→ Input records:
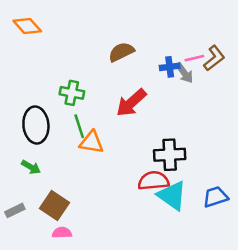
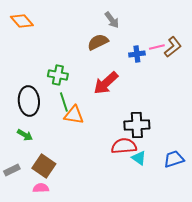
gray arrow: (184, 73) -> (112, 20), moved
cyan triangle: (172, 196) -> (139, 158), size x0.6
pink semicircle: (62, 233) -> (41, 188), moved

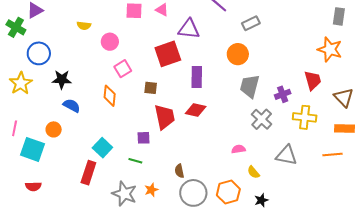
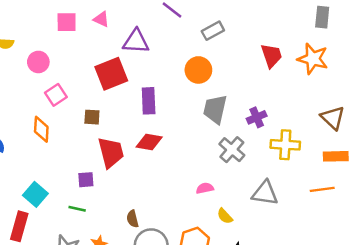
red trapezoid: (313, 80) -> (271, 56), moved

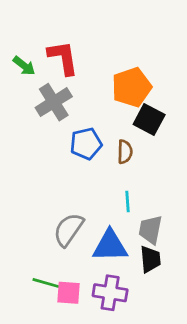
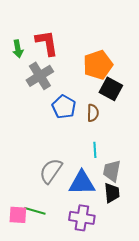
green arrow: (24, 66) -> (18, 49), turned 42
blue pentagon: (86, 144) -> (64, 107), turned -30
pink square: (68, 293) -> (18, 215), moved

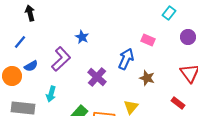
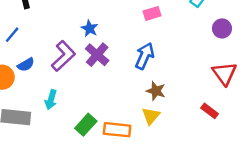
pink rectangle: (148, 40) -> (152, 13), moved, turned -40
purple cross: (97, 77) -> (97, 55), moved
brown star: (147, 78) -> (156, 91), moved

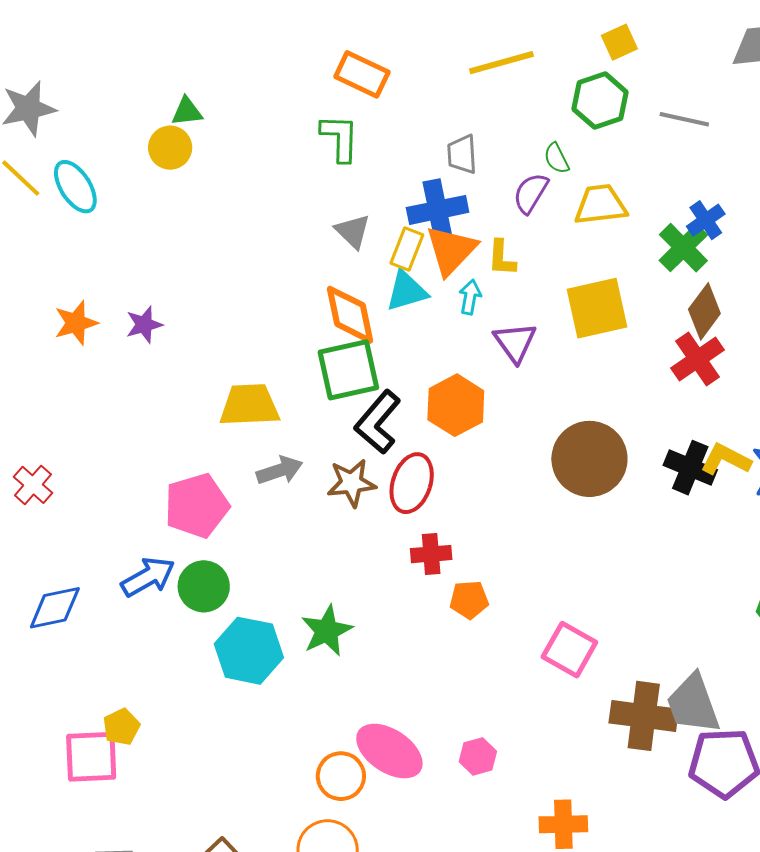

→ Problem to solve: Keep every word of the records and none of the pictures when you print them again.

→ Completed exercise:
gray arrow: (184, 73) -> (112, 20), moved
cyan triangle: (172, 196) -> (139, 158), size x0.6
pink semicircle: (62, 233) -> (41, 188), moved

red trapezoid: (313, 80) -> (271, 56), moved

green arrow: (24, 66) -> (18, 49), turned 42
blue pentagon: (86, 144) -> (64, 107), turned -30
pink square: (68, 293) -> (18, 215), moved

pink rectangle: (148, 40) -> (152, 13), moved, turned -40
purple cross: (97, 77) -> (97, 55), moved
brown star: (147, 78) -> (156, 91), moved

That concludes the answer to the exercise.